If a line of the data contains the word "purple", it is counted; report how many such lines there are and nothing else.

(Excerpted records Opens)

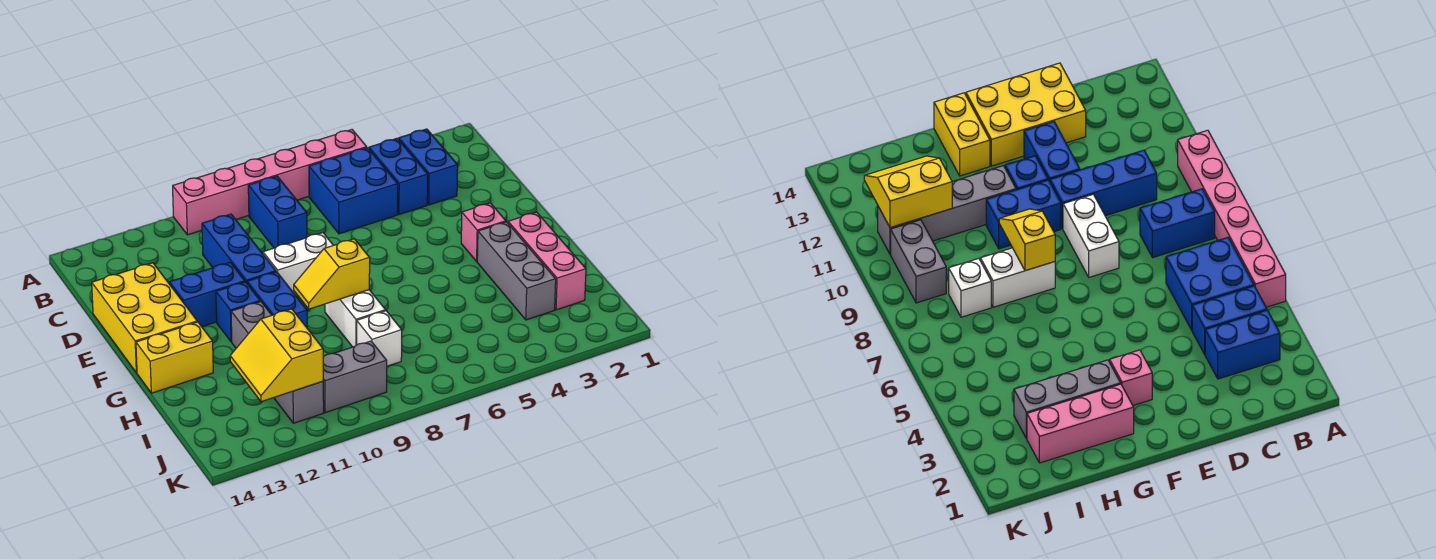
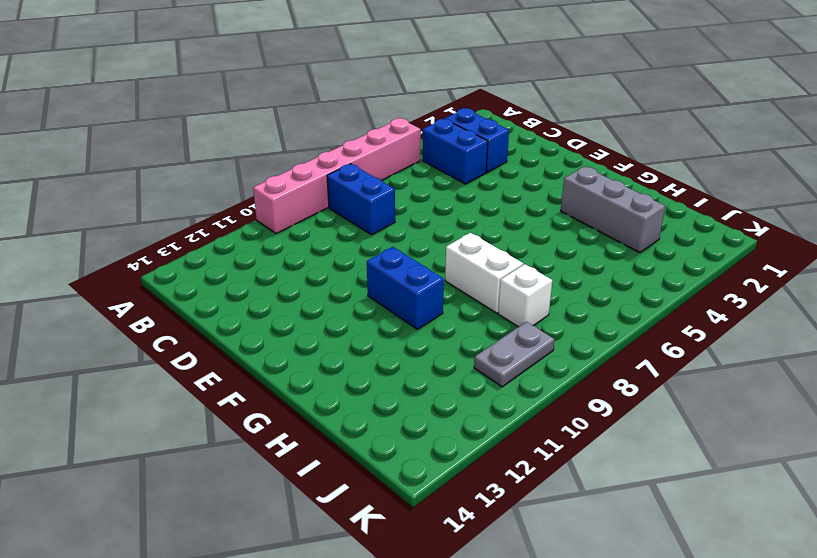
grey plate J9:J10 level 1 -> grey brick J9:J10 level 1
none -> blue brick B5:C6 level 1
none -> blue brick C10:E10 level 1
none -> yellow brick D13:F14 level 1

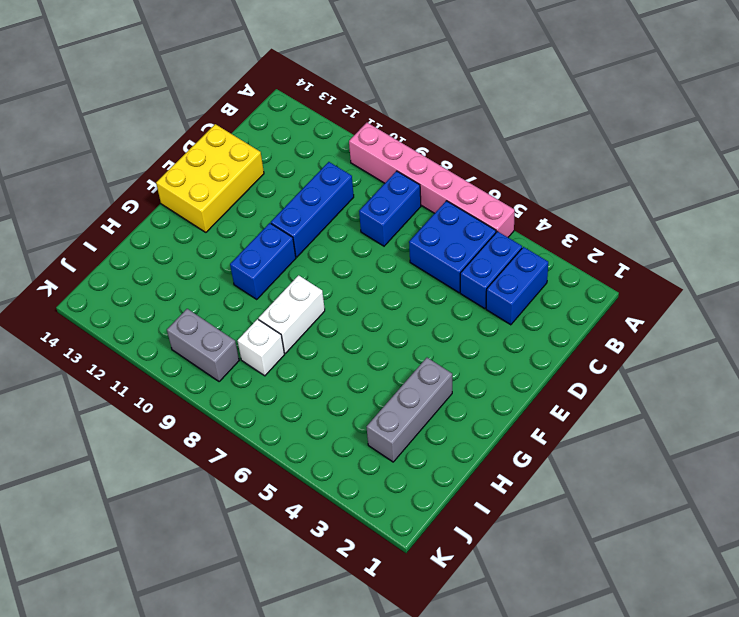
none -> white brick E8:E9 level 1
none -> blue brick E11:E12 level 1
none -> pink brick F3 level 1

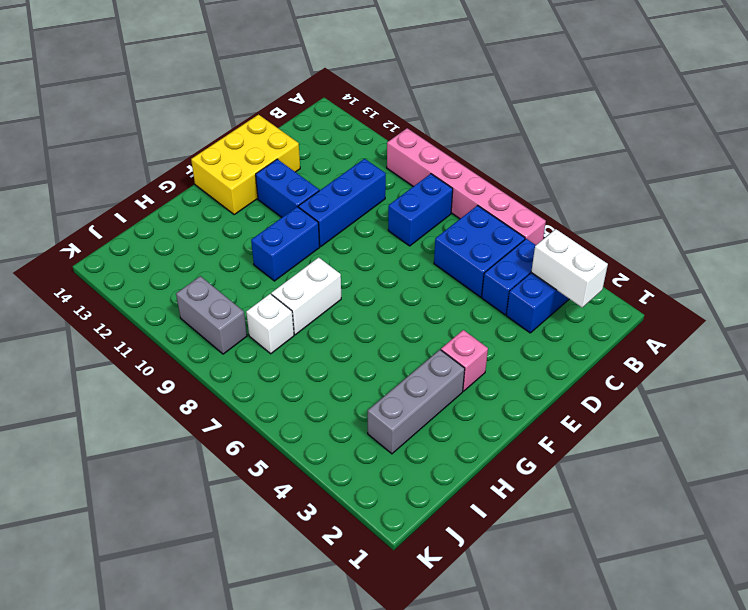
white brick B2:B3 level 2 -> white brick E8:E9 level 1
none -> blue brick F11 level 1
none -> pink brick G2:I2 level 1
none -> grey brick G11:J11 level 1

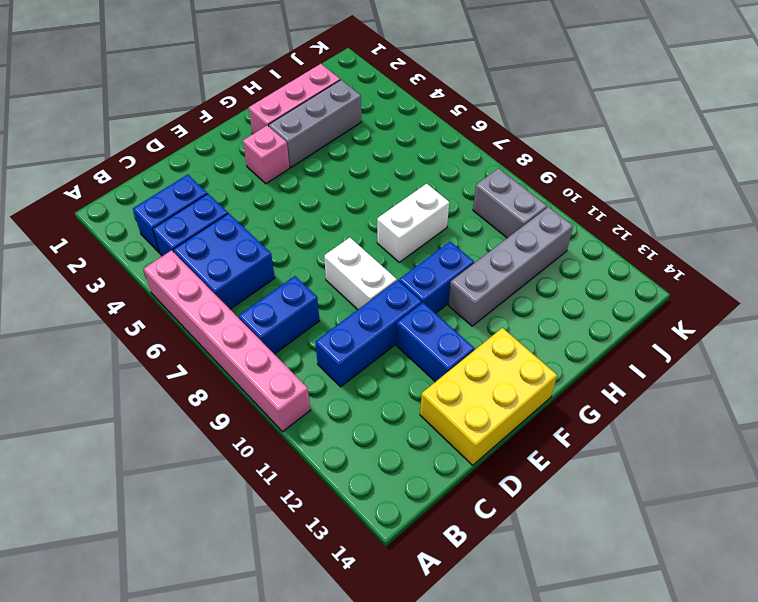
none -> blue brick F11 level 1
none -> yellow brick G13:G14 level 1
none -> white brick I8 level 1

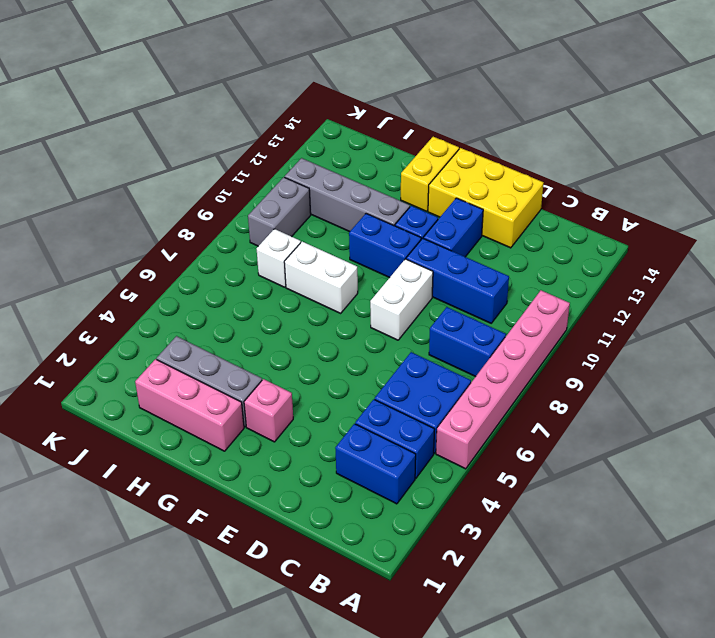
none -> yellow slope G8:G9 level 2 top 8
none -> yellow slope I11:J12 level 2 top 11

(Excerpted records Closes)
(Excerpted records Opens)

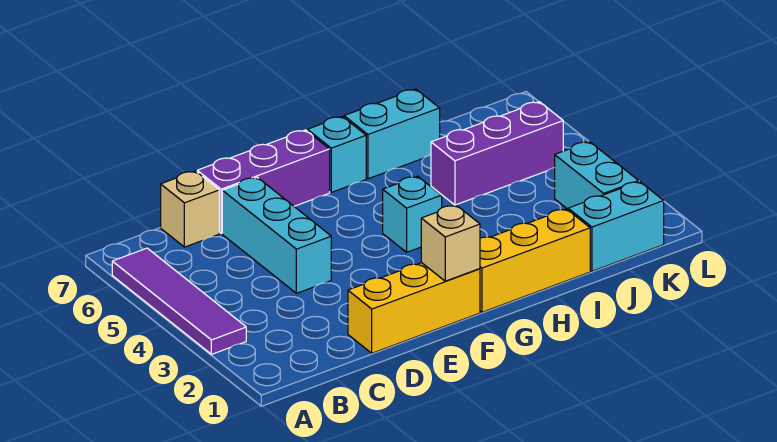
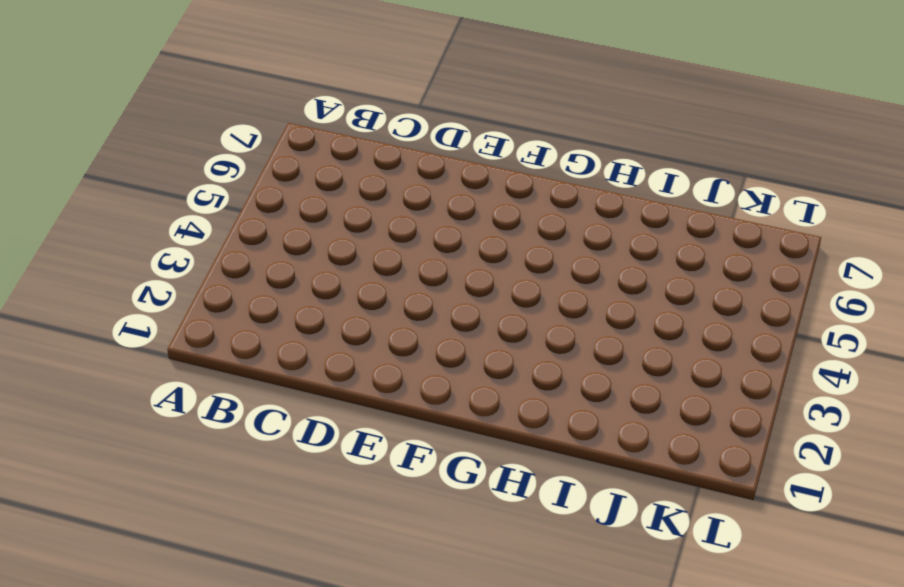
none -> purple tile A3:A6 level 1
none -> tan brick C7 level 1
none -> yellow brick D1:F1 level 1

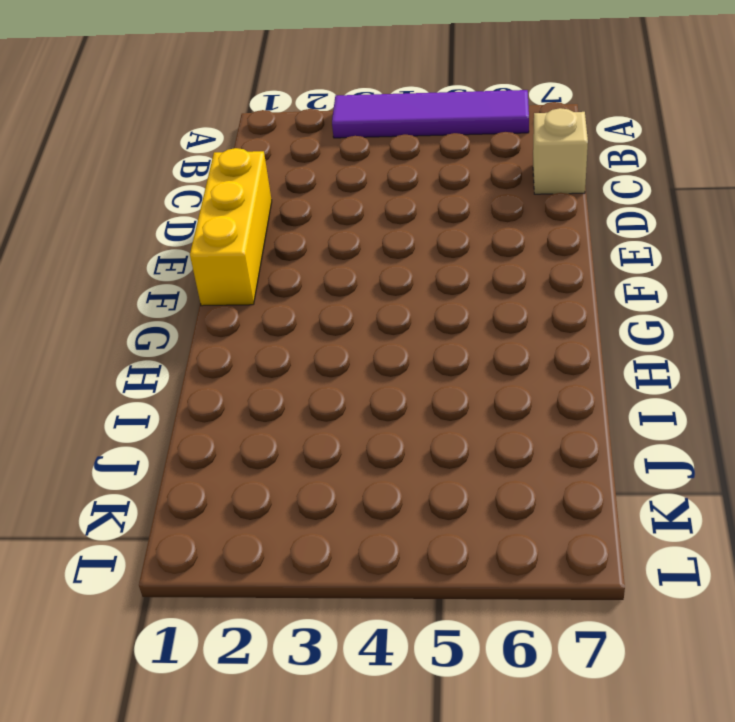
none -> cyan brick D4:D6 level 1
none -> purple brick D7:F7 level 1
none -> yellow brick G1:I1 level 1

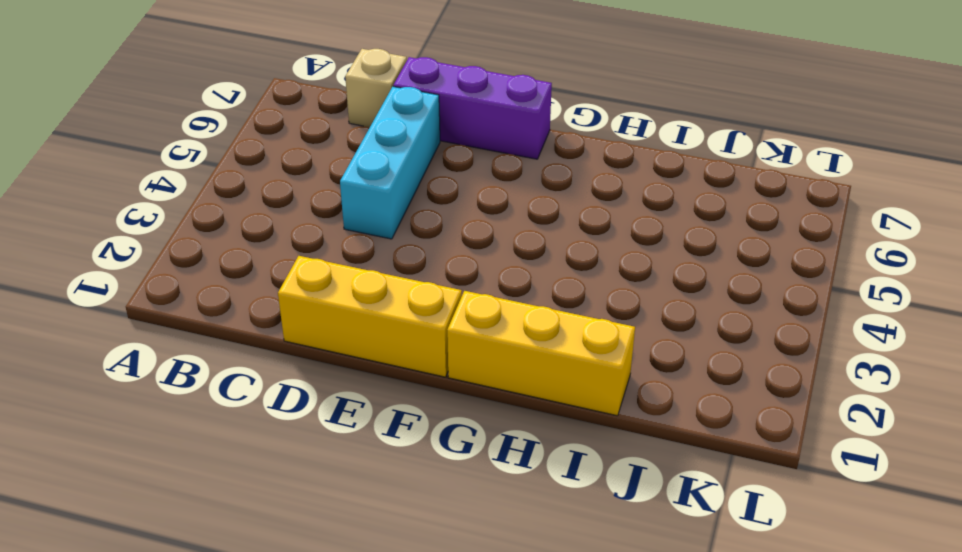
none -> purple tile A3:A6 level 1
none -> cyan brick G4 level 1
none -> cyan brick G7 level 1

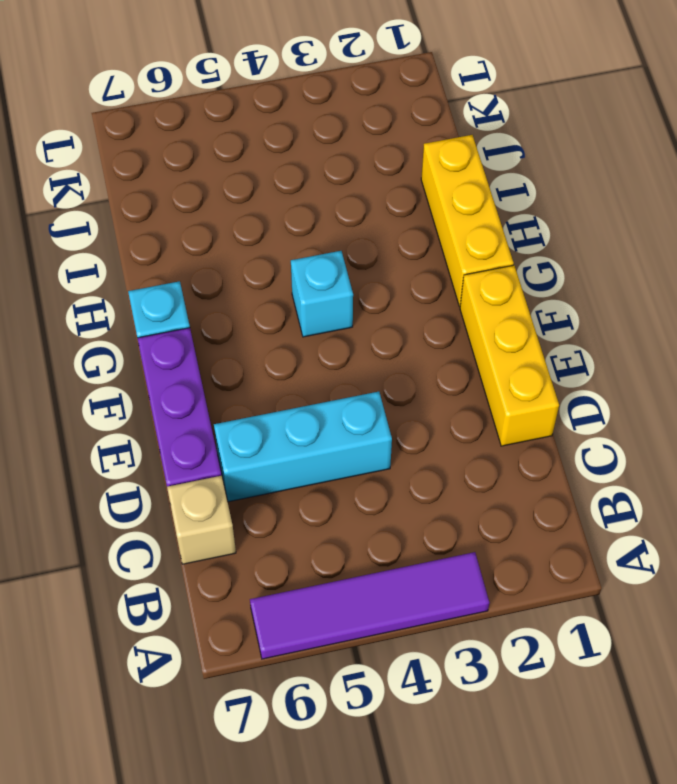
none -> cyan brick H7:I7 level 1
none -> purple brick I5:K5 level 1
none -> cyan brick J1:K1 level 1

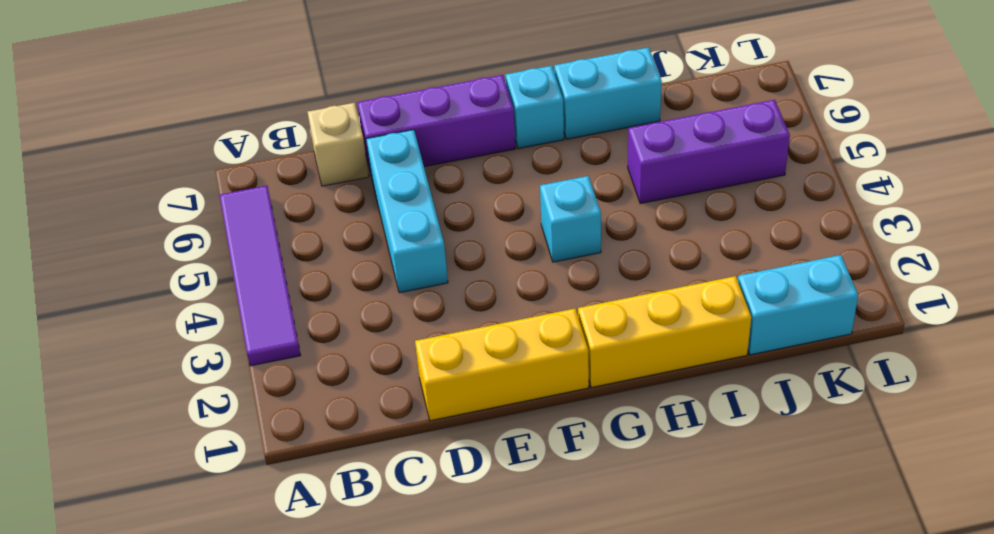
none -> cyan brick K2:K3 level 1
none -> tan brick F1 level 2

(Excerpted records Closes)
(Excerpted records Opens)

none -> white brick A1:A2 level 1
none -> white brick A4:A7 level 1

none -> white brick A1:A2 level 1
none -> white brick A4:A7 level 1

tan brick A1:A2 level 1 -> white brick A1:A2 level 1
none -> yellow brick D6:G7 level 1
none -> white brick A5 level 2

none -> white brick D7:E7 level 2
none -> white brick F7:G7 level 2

(Excerpted records Closes)

Solution below:
4